**Your assignment**
Below are entries. Copy exactly the lines running from the line that holds "camera: 15 degrees left, 0 degrees up" to the line that holds "(445, 397) = (746, 350): pink", with both ends included.
☆ ☆ ☆
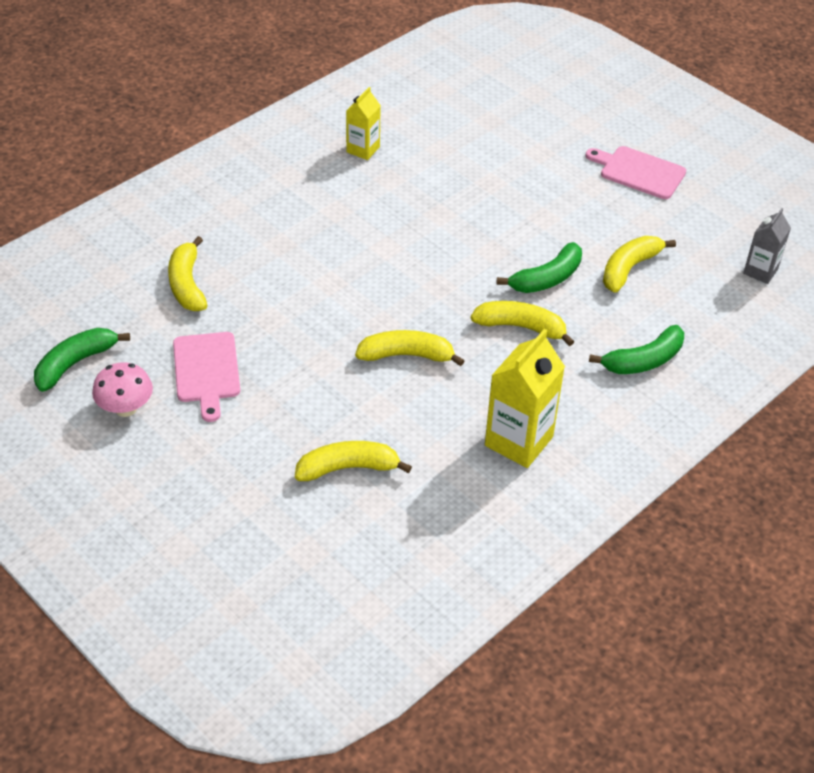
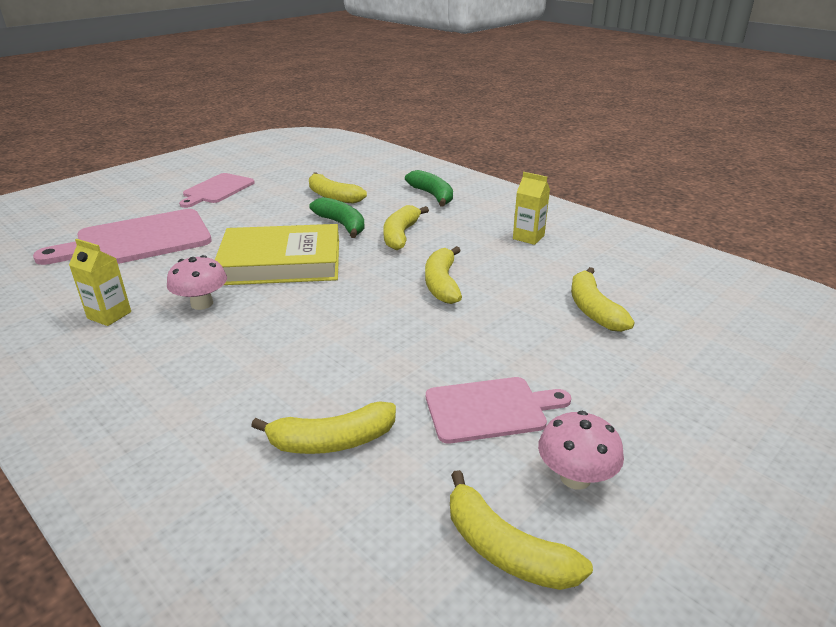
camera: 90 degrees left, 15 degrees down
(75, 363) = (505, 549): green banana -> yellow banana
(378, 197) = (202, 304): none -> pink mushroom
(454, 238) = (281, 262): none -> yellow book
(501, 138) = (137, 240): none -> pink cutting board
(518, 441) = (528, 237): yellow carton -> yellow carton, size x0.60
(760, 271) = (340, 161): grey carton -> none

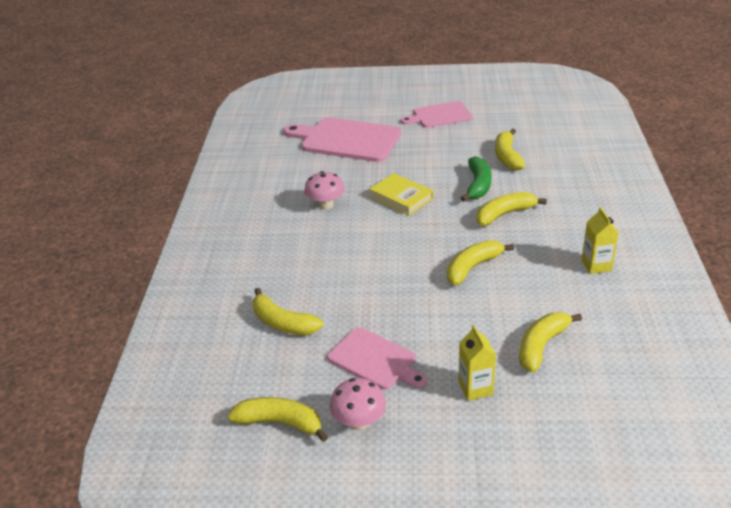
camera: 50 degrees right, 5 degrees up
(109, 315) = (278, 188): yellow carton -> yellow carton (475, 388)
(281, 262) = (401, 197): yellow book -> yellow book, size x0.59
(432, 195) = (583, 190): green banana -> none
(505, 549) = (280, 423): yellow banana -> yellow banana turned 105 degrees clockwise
☆ ☆ ☆
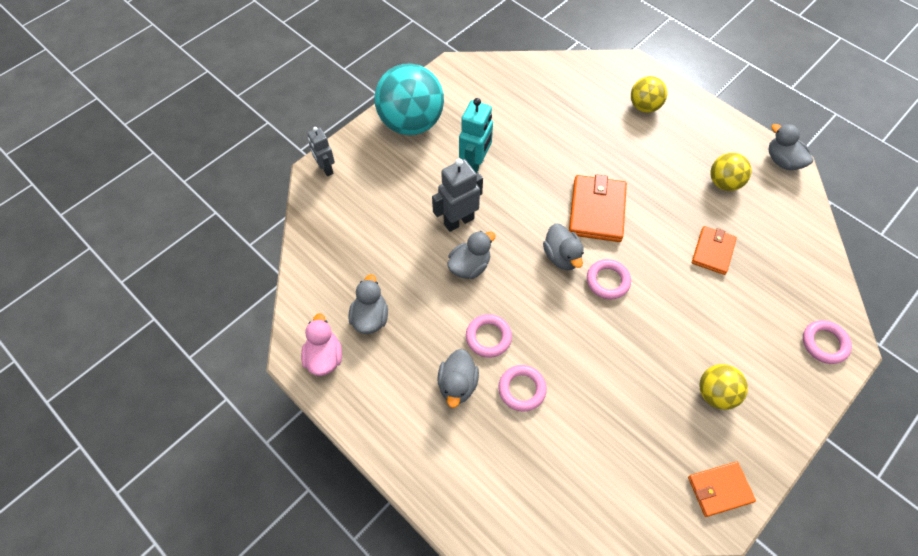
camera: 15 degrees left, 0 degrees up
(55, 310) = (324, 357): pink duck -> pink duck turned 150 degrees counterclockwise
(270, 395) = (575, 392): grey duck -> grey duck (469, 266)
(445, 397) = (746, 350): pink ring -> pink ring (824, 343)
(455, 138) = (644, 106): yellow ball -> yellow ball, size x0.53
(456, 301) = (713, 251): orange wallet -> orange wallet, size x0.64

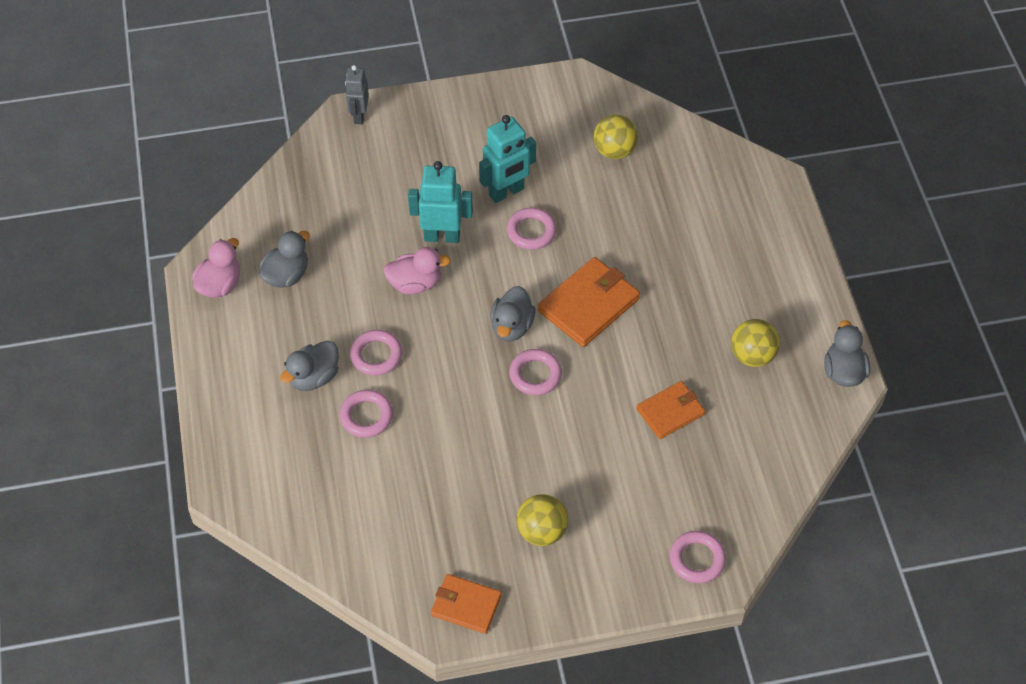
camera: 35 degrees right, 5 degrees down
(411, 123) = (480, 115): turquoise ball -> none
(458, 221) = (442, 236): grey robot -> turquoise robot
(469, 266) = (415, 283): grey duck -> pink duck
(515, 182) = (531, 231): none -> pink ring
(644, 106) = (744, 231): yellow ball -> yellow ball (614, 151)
☆ ☆ ☆
**Answer for the task**
camera: 15 degrees left, 0 degrees up
(55, 310) = (324, 357): pink duck -> pink duck turned 150 degrees counterclockwise
(270, 395) = (575, 392): grey duck -> grey duck (469, 266)
(445, 397) = (746, 350): pink ring -> pink ring (824, 343)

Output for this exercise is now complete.